## [Action item]
Take the line containing "D1: LED white" and every line below it through the end of the entries, and output them verbatim, pictures excluded.

[Edit tracking data]
»»

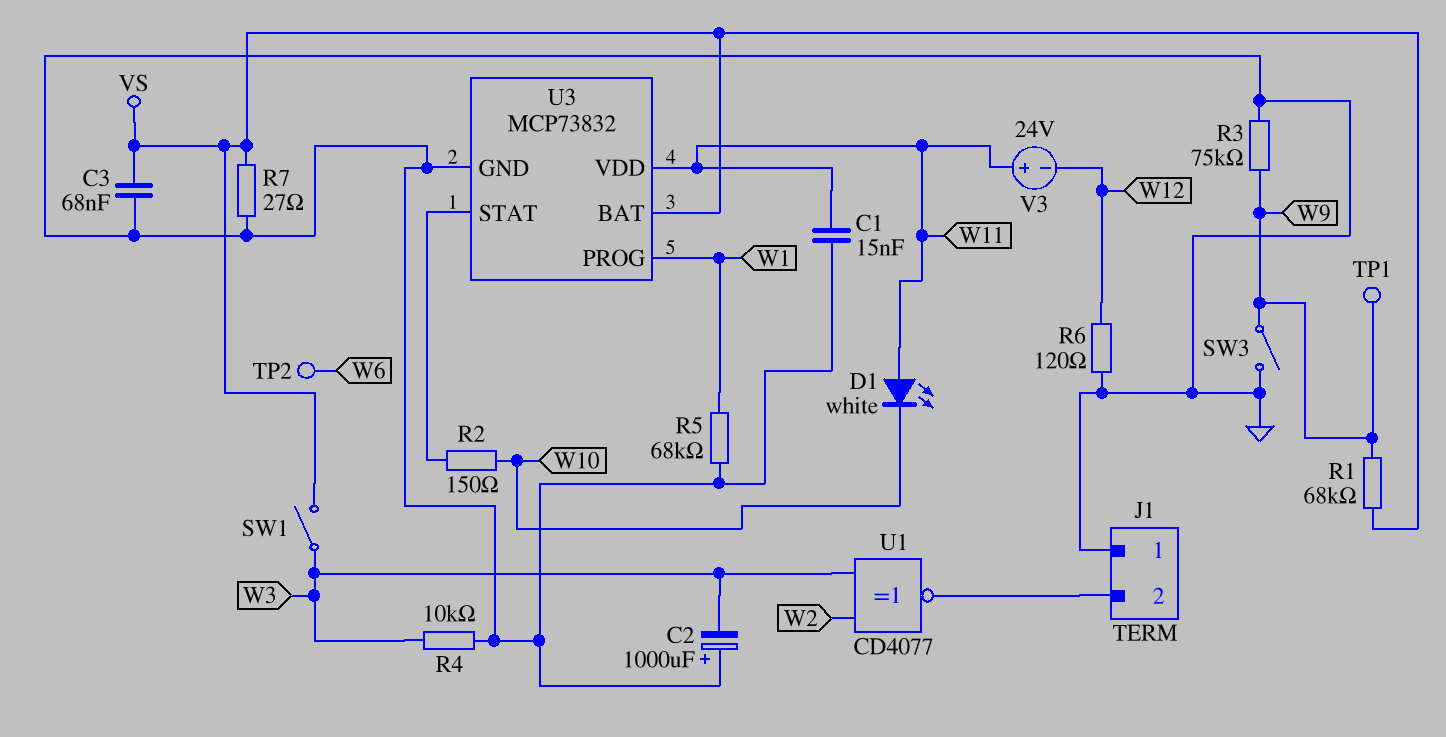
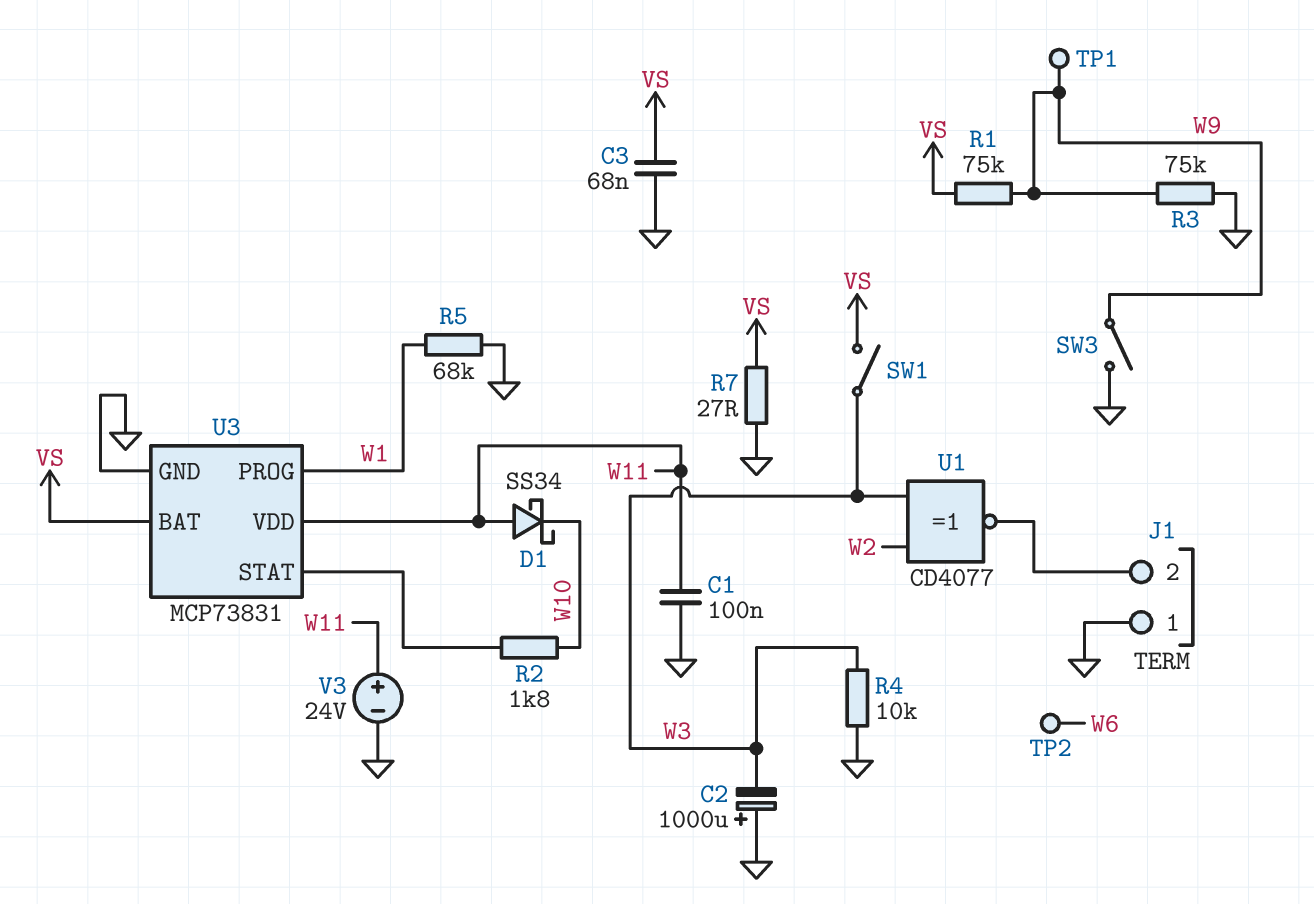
C1: 15nF (GND, W11) -> 100nF (GND, W11)
D1: LED white (A W11, K W10) -> schottky SS34 (A W11, K W10)
R1: 68k (VS, W9) -> 75k (VS, W9)
R2: 150 (U3/STAT, W10) -> 1.8k (U3/STAT, W10)
R6: 120 (GND, W12) -> none
U3: MCP73832 -> MCP73831
V3: 24V (plus W11, minus W12) -> 24V (plus W11, minus GND)

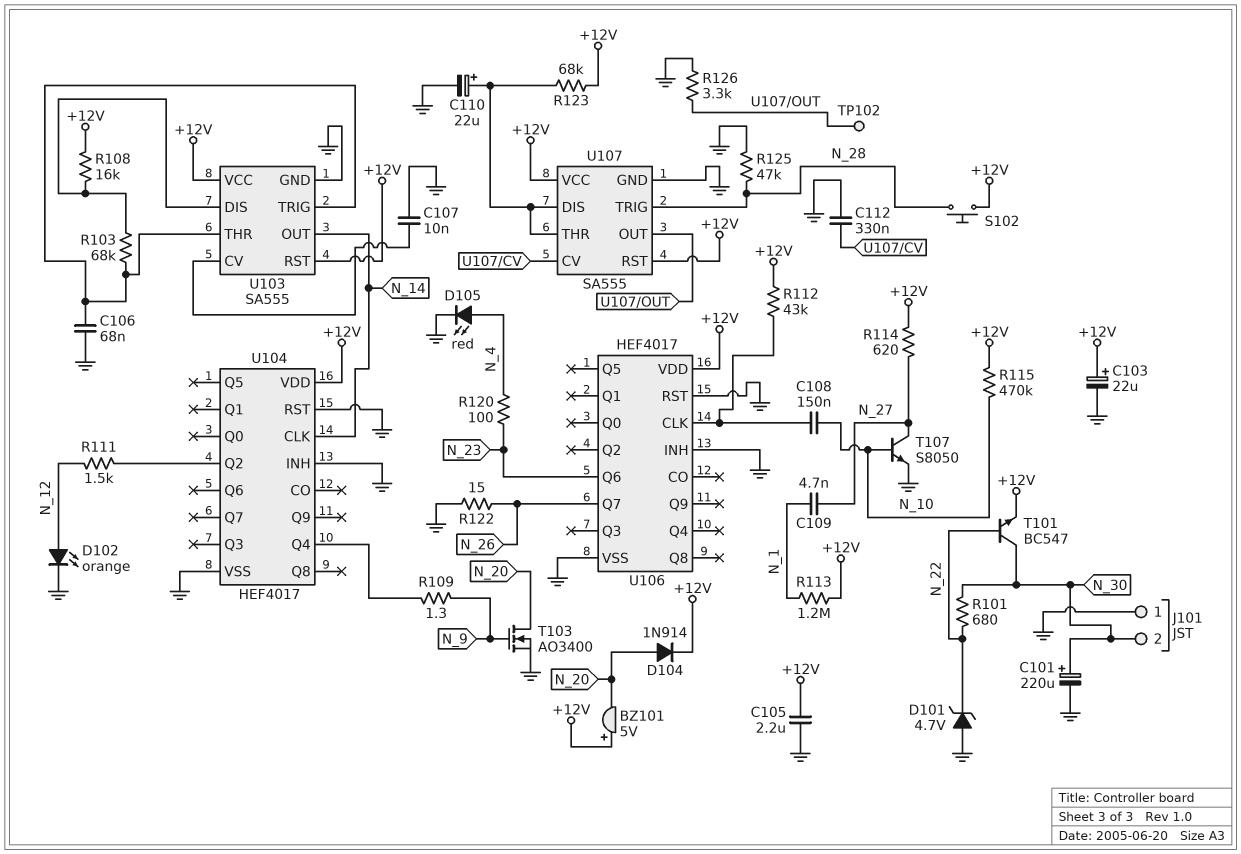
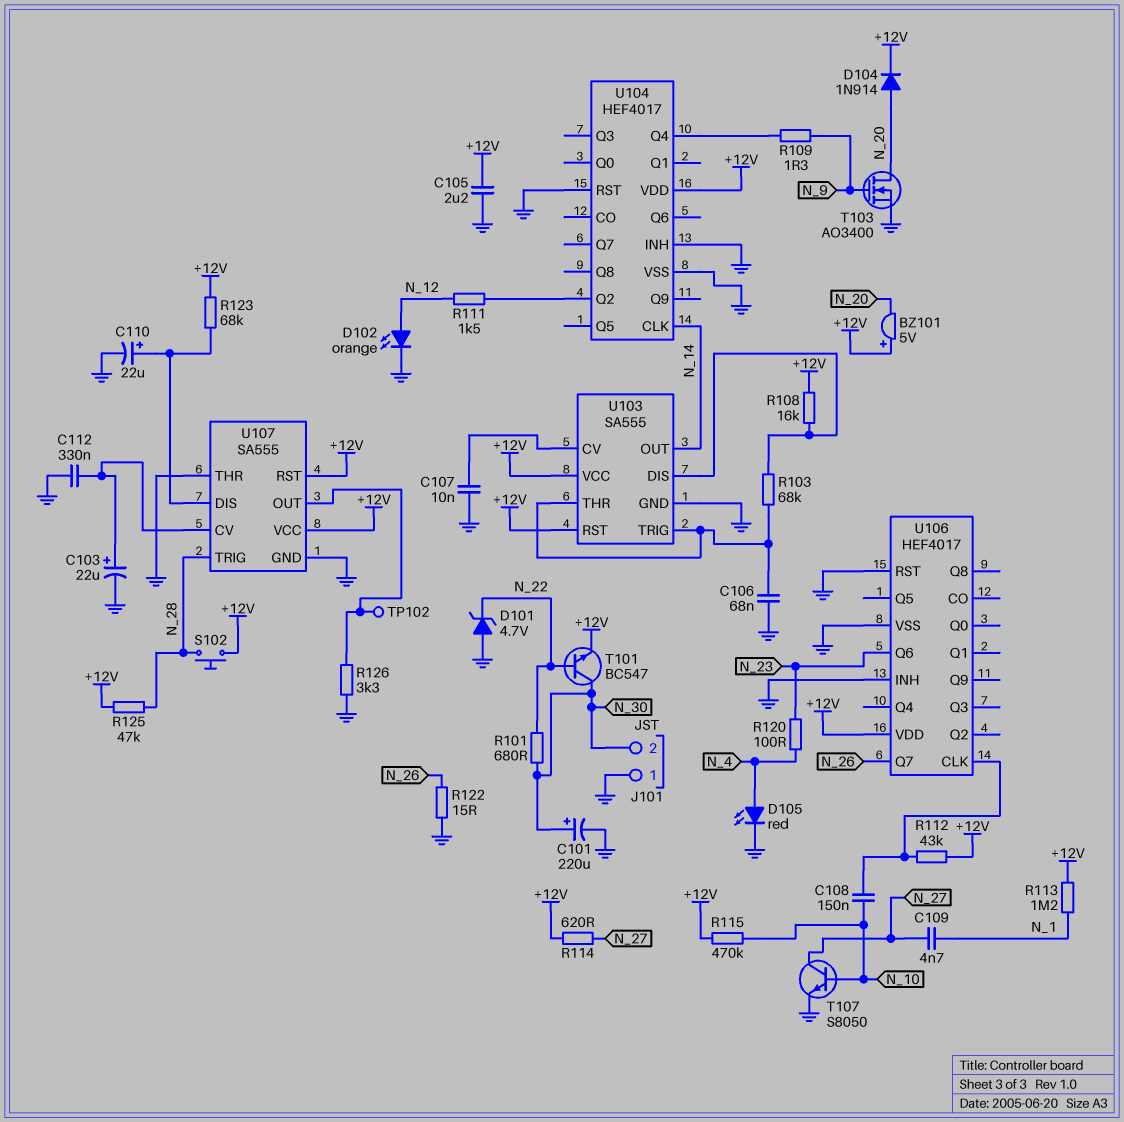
C103: 22uF (plus +12V, minus GND) -> 22uF (plus U107/CV, minus GND)
R125: 47k (GND, N_28) -> 47k (+12V, N_28)
U107 pin THR: U107/DIS -> GND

««

## [Answer to this exercise]
D1: LED white (A W11, K W10) -> schottky SS34 (A W11, K W10)
R1: 68k (VS, W9) -> 75k (VS, W9)
R2: 150 (U3/STAT, W10) -> 1.8k (U3/STAT, W10)
R6: 120 (GND, W12) -> none
U3: MCP73832 -> MCP73831
V3: 24V (plus W11, minus W12) -> 24V (plus W11, minus GND)

C103: 22uF (plus +12V, minus GND) -> 22uF (plus U107/CV, minus GND)
R125: 47k (GND, N_28) -> 47k (+12V, N_28)
U107 pin THR: U107/DIS -> GND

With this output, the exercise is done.